Problem description: Please filter the data down to the lines that include the word "Arion" and copy them.

■ ■ ■ ■ ■ ■ ■

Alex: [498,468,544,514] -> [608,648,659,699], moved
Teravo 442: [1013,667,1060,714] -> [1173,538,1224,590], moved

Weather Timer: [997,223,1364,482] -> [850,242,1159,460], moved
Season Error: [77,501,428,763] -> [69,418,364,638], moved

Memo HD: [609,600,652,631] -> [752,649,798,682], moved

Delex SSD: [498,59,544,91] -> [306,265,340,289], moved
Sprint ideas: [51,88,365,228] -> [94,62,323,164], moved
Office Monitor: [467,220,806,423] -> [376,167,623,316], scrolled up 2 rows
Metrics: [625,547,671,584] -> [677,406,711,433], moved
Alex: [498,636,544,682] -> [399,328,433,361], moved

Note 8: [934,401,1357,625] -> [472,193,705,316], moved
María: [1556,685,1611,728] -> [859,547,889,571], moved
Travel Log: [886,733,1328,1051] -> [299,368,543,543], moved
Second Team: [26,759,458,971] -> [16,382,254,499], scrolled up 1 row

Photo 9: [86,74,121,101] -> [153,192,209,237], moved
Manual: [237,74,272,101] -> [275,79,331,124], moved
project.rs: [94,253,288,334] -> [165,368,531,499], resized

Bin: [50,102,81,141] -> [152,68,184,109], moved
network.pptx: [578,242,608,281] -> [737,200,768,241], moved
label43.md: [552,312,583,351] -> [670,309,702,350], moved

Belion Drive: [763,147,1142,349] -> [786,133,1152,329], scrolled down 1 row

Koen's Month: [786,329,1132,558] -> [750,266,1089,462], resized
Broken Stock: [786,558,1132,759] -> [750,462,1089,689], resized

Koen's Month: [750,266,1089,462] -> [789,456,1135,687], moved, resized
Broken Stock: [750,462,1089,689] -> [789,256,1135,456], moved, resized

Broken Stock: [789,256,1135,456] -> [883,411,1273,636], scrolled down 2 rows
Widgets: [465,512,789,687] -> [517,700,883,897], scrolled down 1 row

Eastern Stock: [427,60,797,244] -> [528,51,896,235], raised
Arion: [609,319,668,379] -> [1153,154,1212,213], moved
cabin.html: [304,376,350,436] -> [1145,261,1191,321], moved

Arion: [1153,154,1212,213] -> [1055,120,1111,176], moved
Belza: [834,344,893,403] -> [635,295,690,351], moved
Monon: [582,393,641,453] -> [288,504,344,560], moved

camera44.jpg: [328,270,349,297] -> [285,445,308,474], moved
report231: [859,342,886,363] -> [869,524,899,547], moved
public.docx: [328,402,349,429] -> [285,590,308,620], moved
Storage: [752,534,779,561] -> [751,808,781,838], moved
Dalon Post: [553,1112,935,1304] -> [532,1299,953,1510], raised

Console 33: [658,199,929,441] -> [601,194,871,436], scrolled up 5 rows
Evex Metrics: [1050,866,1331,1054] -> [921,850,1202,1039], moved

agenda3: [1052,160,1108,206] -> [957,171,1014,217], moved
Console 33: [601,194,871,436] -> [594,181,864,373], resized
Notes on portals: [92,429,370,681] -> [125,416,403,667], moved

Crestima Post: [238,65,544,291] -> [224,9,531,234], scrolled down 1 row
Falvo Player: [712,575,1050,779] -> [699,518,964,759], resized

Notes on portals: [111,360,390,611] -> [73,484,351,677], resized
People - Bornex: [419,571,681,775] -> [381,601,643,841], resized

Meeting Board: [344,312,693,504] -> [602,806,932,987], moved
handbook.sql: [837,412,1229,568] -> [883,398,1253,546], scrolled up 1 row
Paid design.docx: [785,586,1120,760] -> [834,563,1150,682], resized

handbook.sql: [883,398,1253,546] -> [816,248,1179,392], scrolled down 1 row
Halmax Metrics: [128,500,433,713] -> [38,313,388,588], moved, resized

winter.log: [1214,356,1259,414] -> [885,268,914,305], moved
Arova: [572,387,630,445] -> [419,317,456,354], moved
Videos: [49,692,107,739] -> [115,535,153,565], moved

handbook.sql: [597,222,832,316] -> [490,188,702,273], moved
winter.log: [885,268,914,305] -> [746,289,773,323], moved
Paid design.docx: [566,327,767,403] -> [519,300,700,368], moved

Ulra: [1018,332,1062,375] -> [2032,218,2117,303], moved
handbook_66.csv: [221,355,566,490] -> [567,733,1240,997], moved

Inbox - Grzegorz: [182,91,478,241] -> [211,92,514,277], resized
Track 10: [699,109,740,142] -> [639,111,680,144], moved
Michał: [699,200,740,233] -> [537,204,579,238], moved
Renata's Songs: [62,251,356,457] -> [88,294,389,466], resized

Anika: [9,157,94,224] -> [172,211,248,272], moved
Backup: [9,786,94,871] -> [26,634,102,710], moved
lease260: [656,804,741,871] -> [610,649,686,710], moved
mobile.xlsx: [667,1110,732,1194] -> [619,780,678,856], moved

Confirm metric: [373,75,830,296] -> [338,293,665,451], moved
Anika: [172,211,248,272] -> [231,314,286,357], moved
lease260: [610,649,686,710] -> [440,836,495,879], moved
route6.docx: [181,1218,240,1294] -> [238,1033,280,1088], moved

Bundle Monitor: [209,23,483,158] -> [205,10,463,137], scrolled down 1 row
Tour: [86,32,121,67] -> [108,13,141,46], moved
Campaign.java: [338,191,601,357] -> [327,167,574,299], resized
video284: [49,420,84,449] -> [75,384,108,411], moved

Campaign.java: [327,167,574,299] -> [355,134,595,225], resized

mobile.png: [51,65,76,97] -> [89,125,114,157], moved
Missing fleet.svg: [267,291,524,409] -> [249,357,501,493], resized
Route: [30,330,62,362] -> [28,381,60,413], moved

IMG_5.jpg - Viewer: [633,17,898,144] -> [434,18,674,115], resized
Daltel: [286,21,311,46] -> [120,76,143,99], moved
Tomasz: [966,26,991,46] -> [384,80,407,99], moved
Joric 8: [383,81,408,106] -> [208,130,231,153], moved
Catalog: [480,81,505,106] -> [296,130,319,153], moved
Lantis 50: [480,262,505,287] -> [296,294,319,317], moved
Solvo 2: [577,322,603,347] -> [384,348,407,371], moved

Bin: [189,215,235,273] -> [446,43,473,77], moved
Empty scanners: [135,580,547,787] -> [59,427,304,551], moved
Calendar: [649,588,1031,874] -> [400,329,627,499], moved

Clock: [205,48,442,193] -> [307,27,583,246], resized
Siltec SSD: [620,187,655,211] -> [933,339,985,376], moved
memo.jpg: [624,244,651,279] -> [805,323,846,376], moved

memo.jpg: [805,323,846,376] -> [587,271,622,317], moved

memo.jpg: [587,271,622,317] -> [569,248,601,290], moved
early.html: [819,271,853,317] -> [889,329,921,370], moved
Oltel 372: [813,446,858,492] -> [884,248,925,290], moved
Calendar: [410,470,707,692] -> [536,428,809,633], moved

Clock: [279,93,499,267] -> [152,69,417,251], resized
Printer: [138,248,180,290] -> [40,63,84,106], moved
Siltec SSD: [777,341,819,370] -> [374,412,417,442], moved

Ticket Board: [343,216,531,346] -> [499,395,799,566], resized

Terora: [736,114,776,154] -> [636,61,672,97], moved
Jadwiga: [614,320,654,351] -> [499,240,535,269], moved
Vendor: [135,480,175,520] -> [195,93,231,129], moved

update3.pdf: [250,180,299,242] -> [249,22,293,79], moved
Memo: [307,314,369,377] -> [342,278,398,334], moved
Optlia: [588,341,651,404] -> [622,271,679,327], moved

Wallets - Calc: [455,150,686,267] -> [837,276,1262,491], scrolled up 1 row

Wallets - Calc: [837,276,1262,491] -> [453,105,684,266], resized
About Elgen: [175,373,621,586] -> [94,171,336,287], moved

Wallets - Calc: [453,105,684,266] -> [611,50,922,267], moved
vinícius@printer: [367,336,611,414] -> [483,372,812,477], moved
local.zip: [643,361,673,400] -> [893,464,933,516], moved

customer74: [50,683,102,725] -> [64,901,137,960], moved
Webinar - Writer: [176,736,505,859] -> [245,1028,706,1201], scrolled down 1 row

■ ■ ■ ■ ■ ■ ■

Output of the task:
Arion: [609,319,668,379] -> [1153,154,1212,213], moved
Arion: [1153,154,1212,213] -> [1055,120,1111,176], moved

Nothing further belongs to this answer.